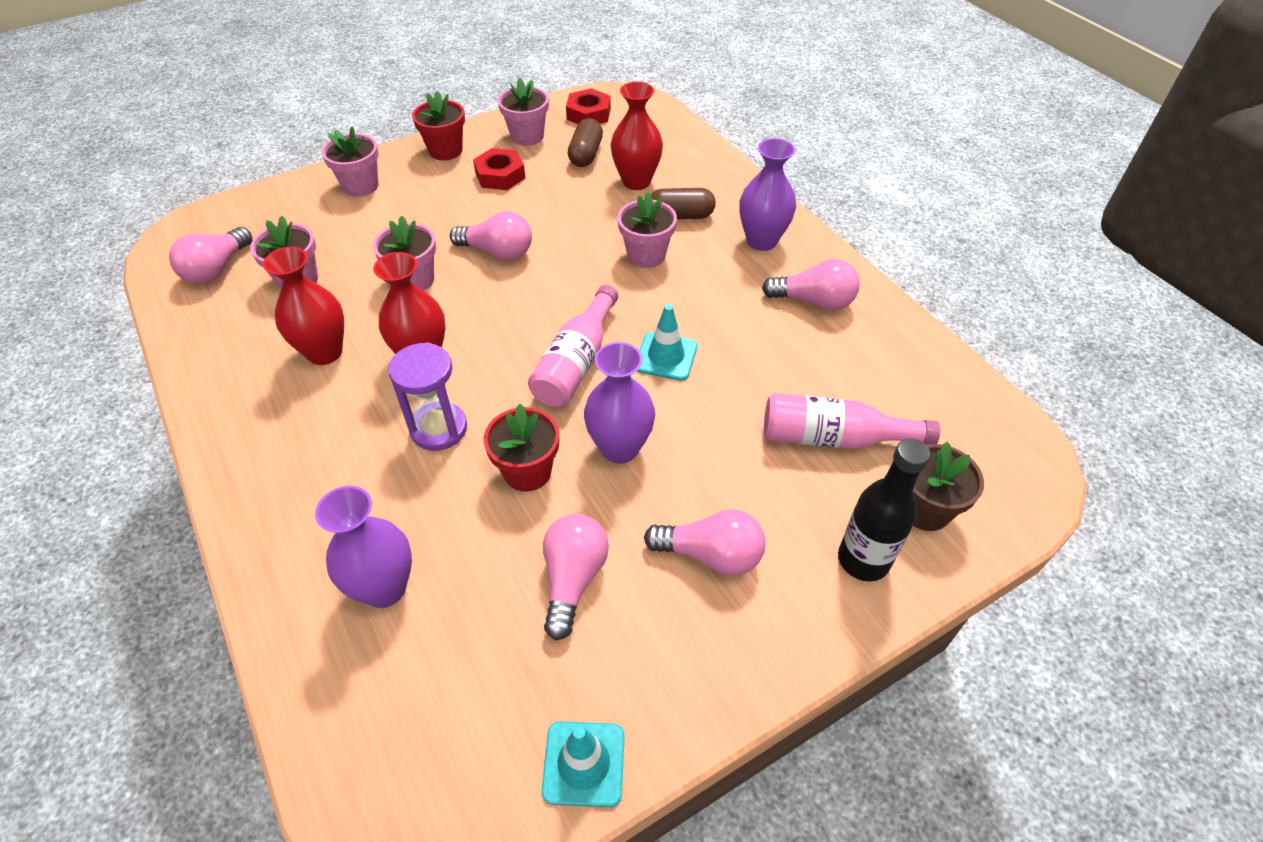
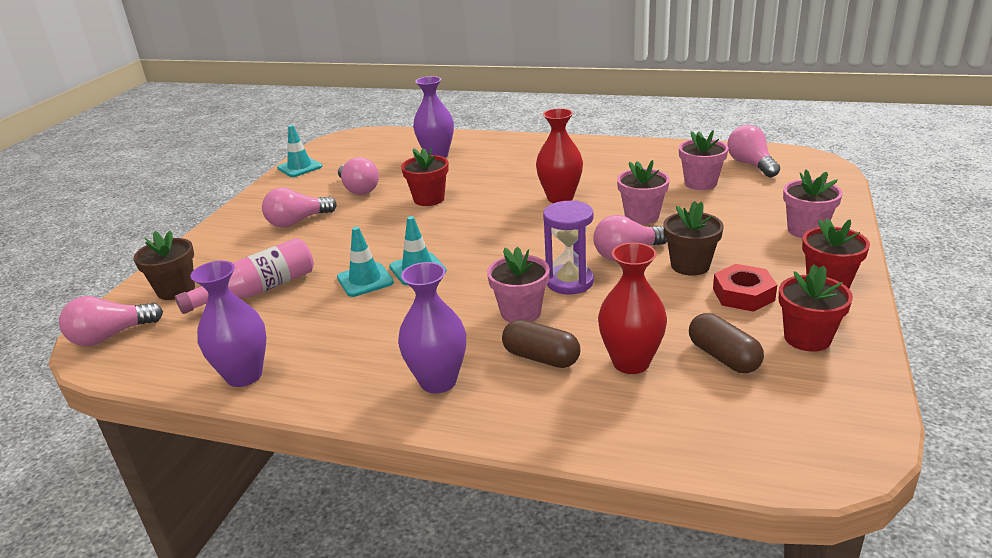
camera: 140 degrees right, 20 degrees down
red vase [263,247,344,365] -> none
purple hourglass [388,342,467,451] -> purple hourglass moved to [543,200,594,294]
pink flower pot [498,77,549,146] -> red flower pot [779,264,853,352]
pink bottle [528,285,618,407] -> none
red nut [566,88,611,124] -> none
purple vase [584,342,655,464] -> purple vase moved to [191,261,266,387]
brown capsule [651,188,716,219] -> brown capsule turned 75 degrees clockwise [502,320,580,368]
pink light bulb [762,259,860,310] -> pink light bulb moved to [59,296,163,346]
black bottle [838,438,930,581] -> none
none -> turquoise traffic cone [337,227,394,297]
none -> brown flower pot [663,201,724,276]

Brief: In the copy, include no pictures; transcribe every record above verbatim.

Response to this task:
camera: 140 degrees right, 20 degrees down
red vase [263,247,344,365] -> none
purple hourglass [388,342,467,451] -> purple hourglass moved to [543,200,594,294]
pink flower pot [498,77,549,146] -> red flower pot [779,264,853,352]
pink bottle [528,285,618,407] -> none
red nut [566,88,611,124] -> none
purple vase [584,342,655,464] -> purple vase moved to [191,261,266,387]
brown capsule [651,188,716,219] -> brown capsule turned 75 degrees clockwise [502,320,580,368]
pink light bulb [762,259,860,310] -> pink light bulb moved to [59,296,163,346]
black bottle [838,438,930,581] -> none
none -> turquoise traffic cone [337,227,394,297]
none -> brown flower pot [663,201,724,276]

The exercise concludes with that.